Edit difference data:
++++++++++++++++++++

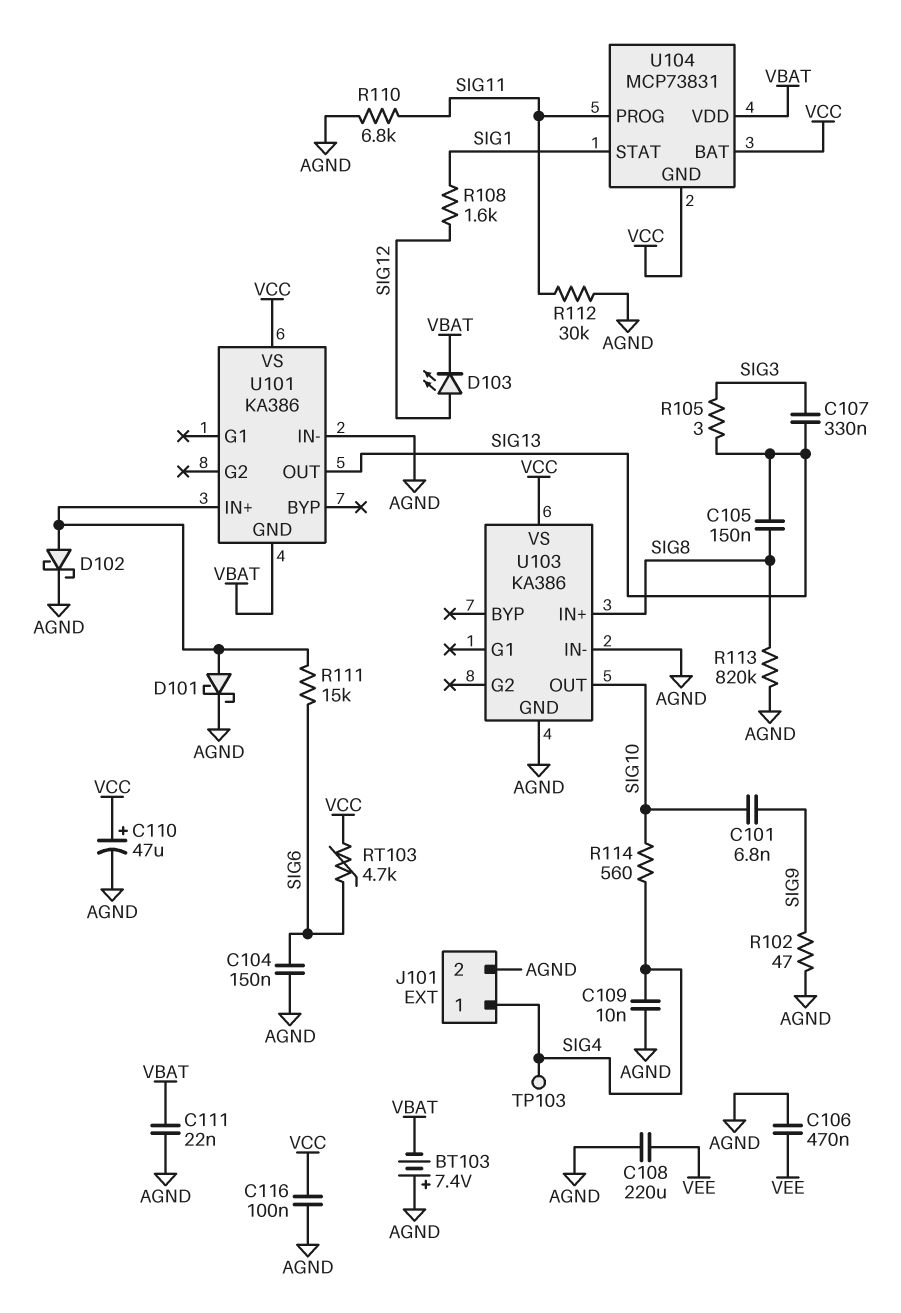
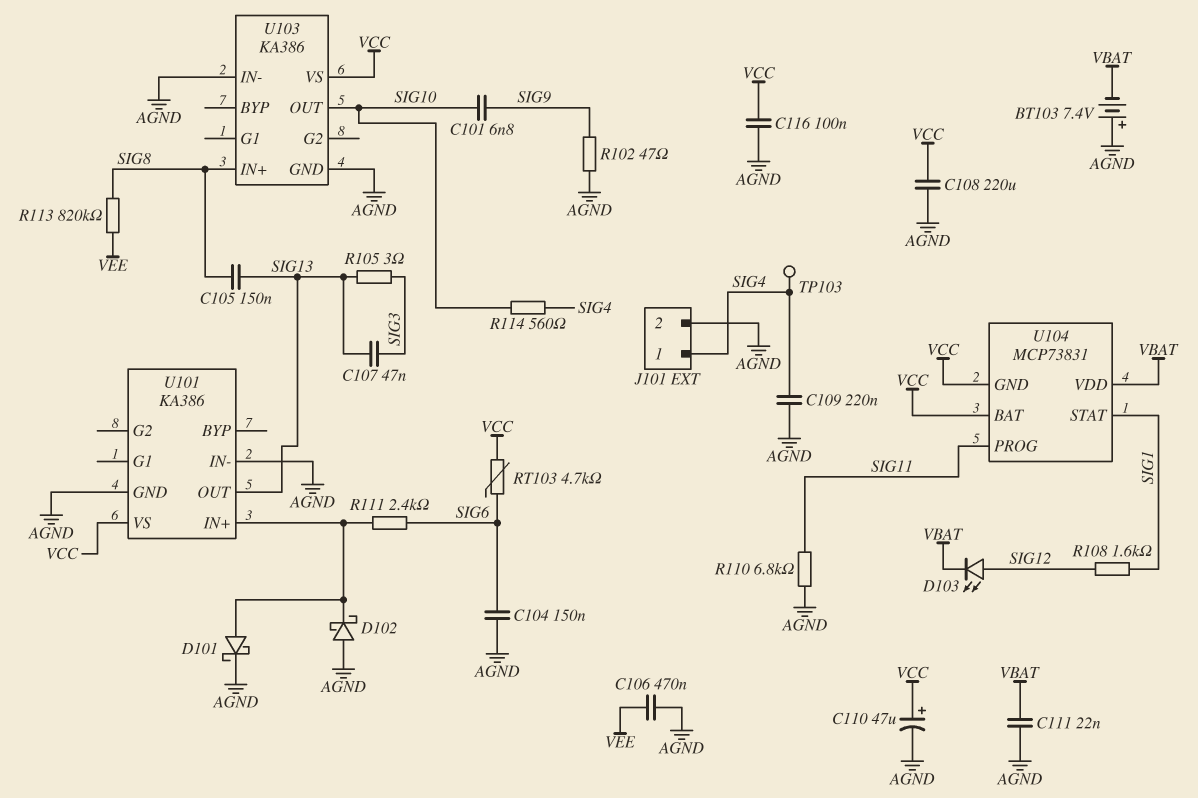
C107: 330nF (SIG3, SIG13) -> 47nF (SIG3, SIG13)
C108: 220uF (AGND, VEE) -> 220uF (AGND, VCC)
C109: 10nF (AGND, SIG4) -> 220nF (AGND, SIG4)
D102: schottky (A U101/IN+, K AGND) -> schottky (A AGND, K U101/IN+)
R111: 15k (SIG6, U101/IN+) -> 2.4k (SIG6, U101/IN+)
R112: 30k (AGND, SIG11) -> none
R113: 820k (AGND, SIG8) -> 820k (SIG8, VEE)
U101 pin GND: VBAT -> AGND

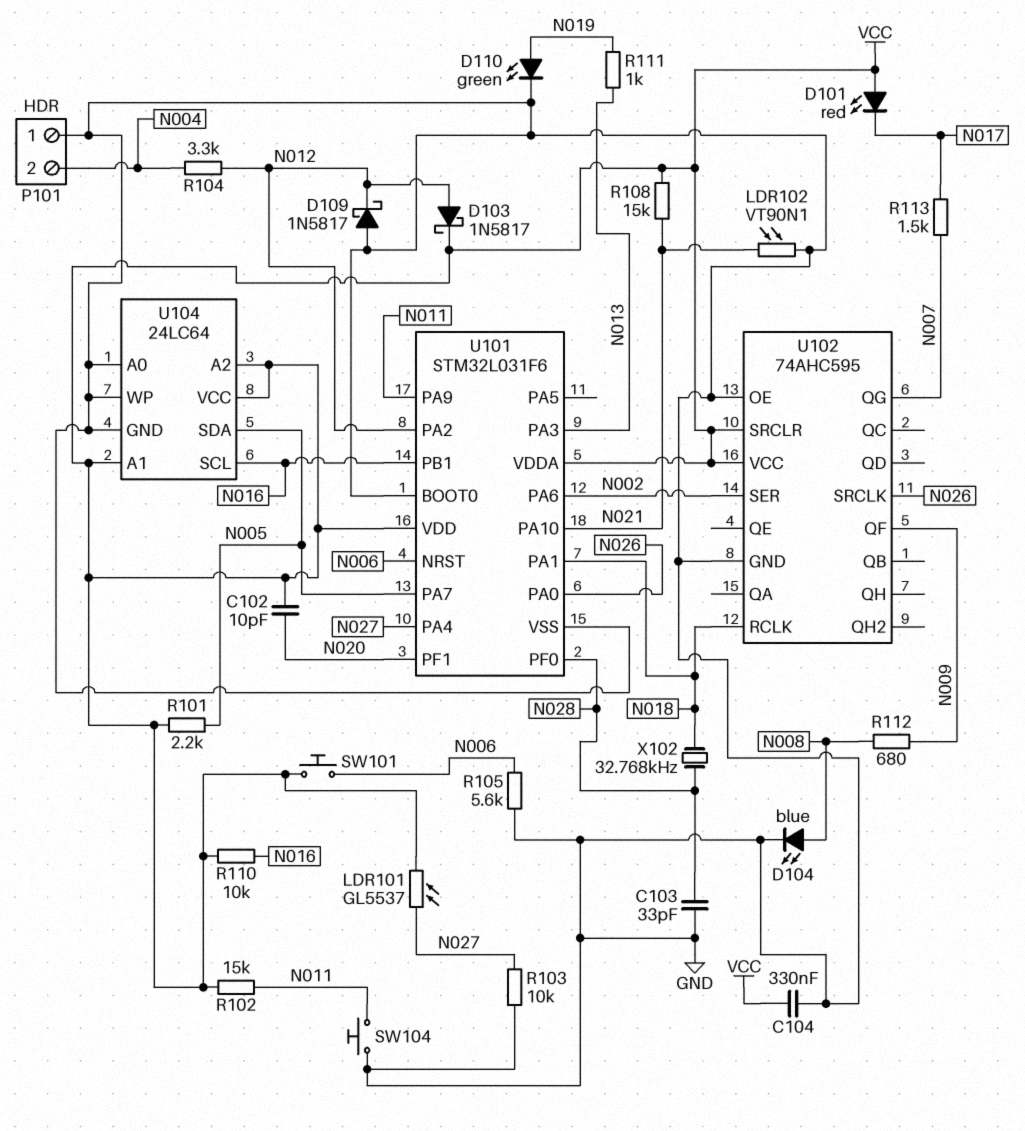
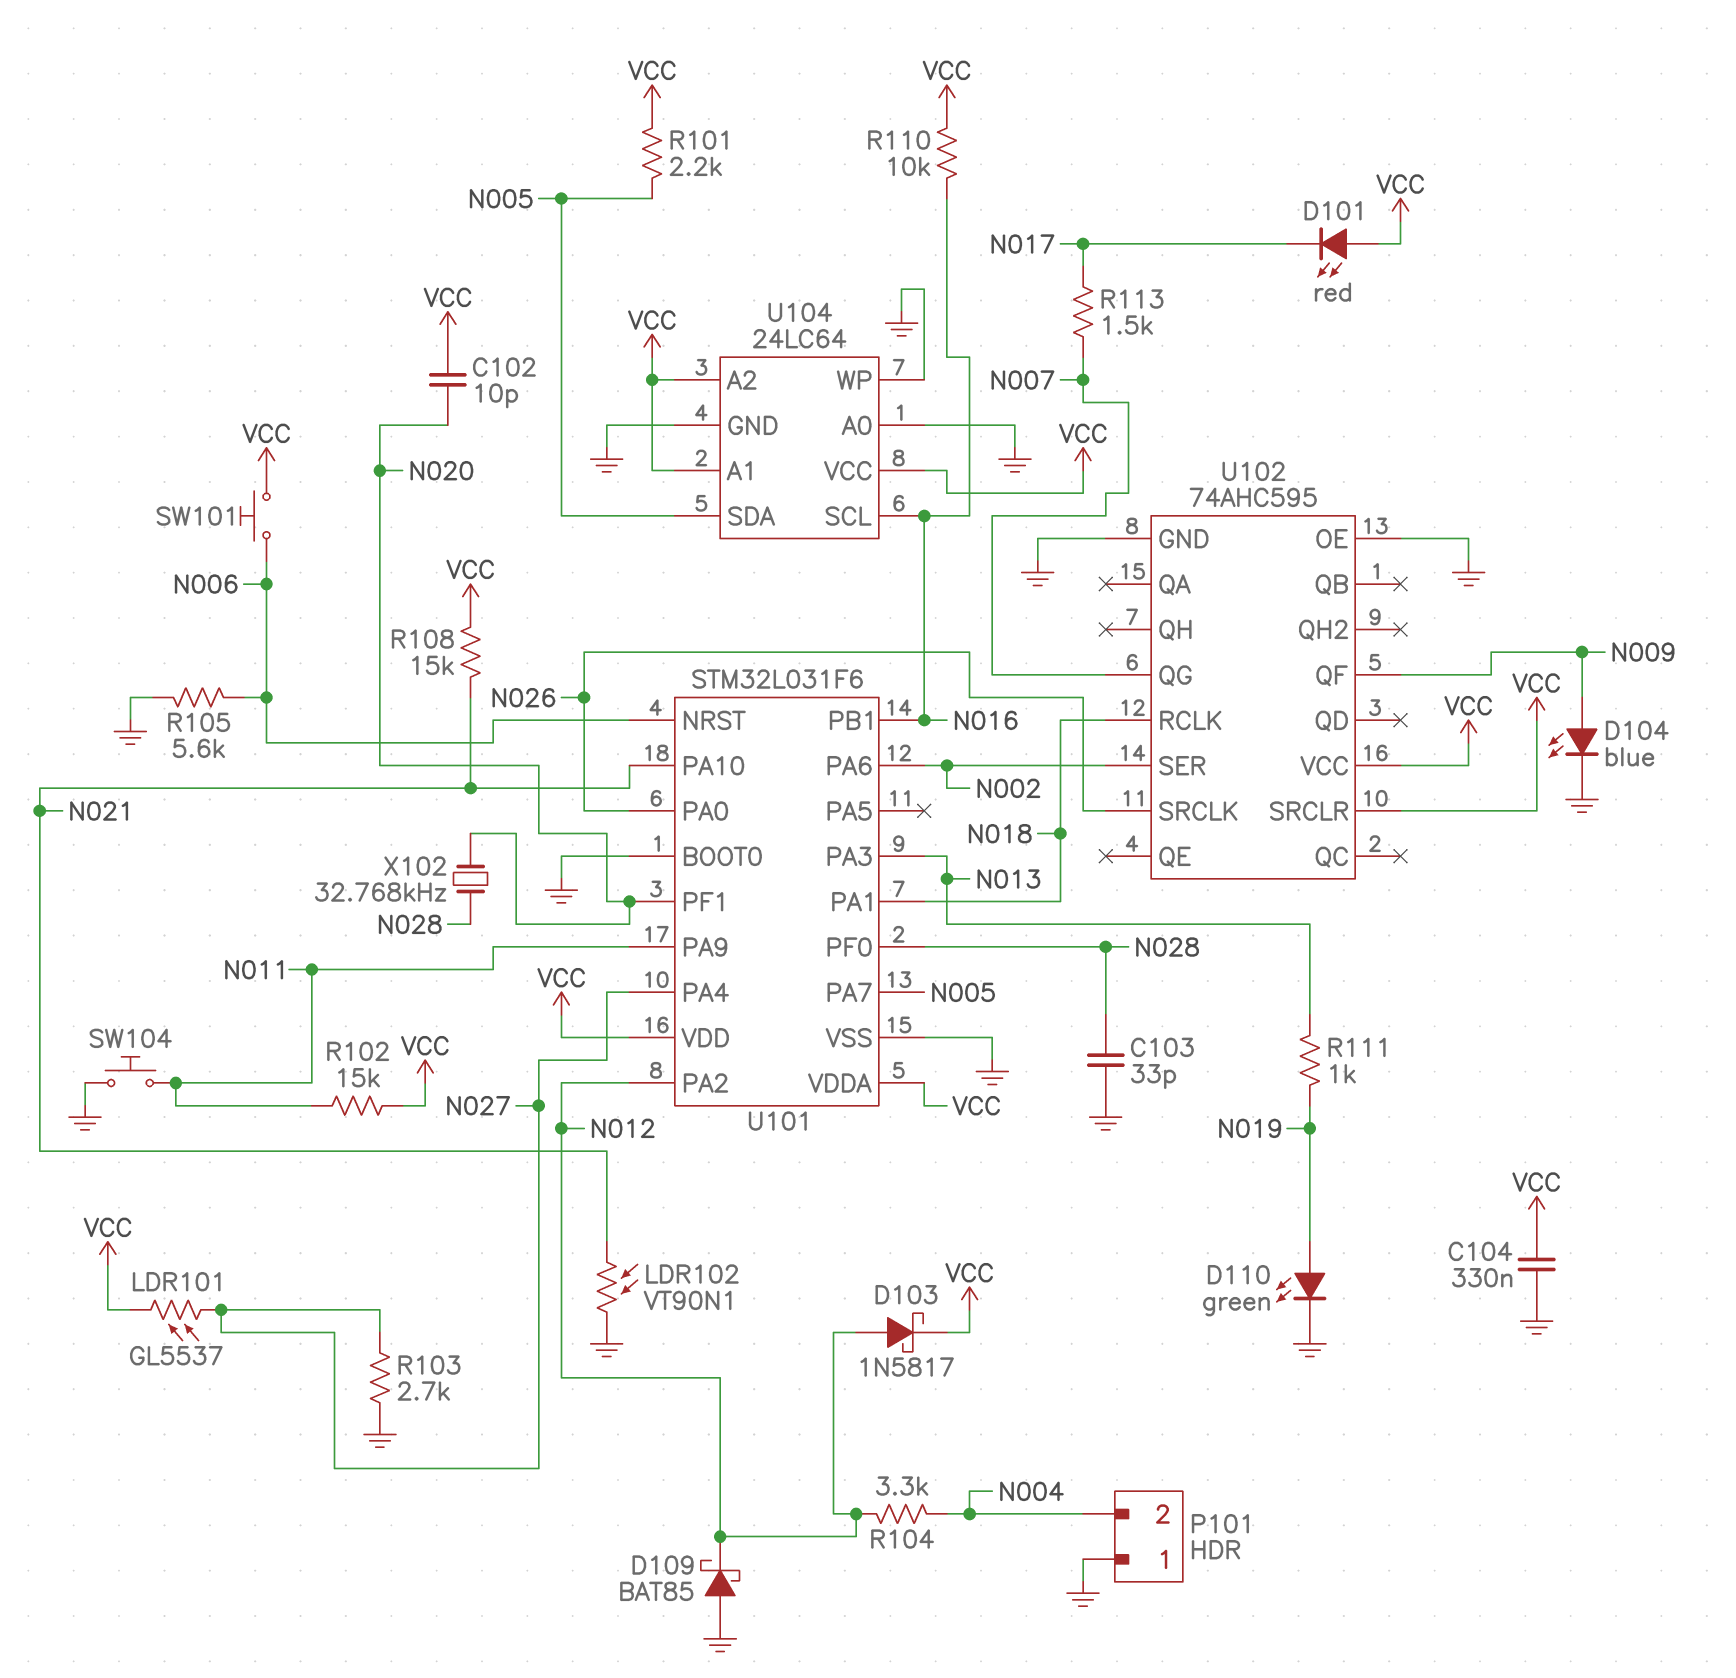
D104: LED blue (A N008, K GND) -> LED blue (A N009, K GND)
D109: schottky 1N5817 (A GND, K N012) -> schottky BAT85 (A GND, K N012)
R103: 10k (GND, N027) -> 2.7k (GND, N027)
R112: 680 (N008, N009) -> none
X102: 32.768kHz (N018, N028) -> 32.768kHz (N020, N028)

++++++++++++++++++++

Try it:
Copy the entries exactly. No pictures.

Task answer:
C107: 330nF (SIG3, SIG13) -> 47nF (SIG3, SIG13)
C108: 220uF (AGND, VEE) -> 220uF (AGND, VCC)
C109: 10nF (AGND, SIG4) -> 220nF (AGND, SIG4)
D102: schottky (A U101/IN+, K AGND) -> schottky (A AGND, K U101/IN+)
R111: 15k (SIG6, U101/IN+) -> 2.4k (SIG6, U101/IN+)
R112: 30k (AGND, SIG11) -> none
R113: 820k (AGND, SIG8) -> 820k (SIG8, VEE)
U101 pin GND: VBAT -> AGND

D104: LED blue (A N008, K GND) -> LED blue (A N009, K GND)
D109: schottky 1N5817 (A GND, K N012) -> schottky BAT85 (A GND, K N012)
R103: 10k (GND, N027) -> 2.7k (GND, N027)
R112: 680 (N008, N009) -> none
X102: 32.768kHz (N018, N028) -> 32.768kHz (N020, N028)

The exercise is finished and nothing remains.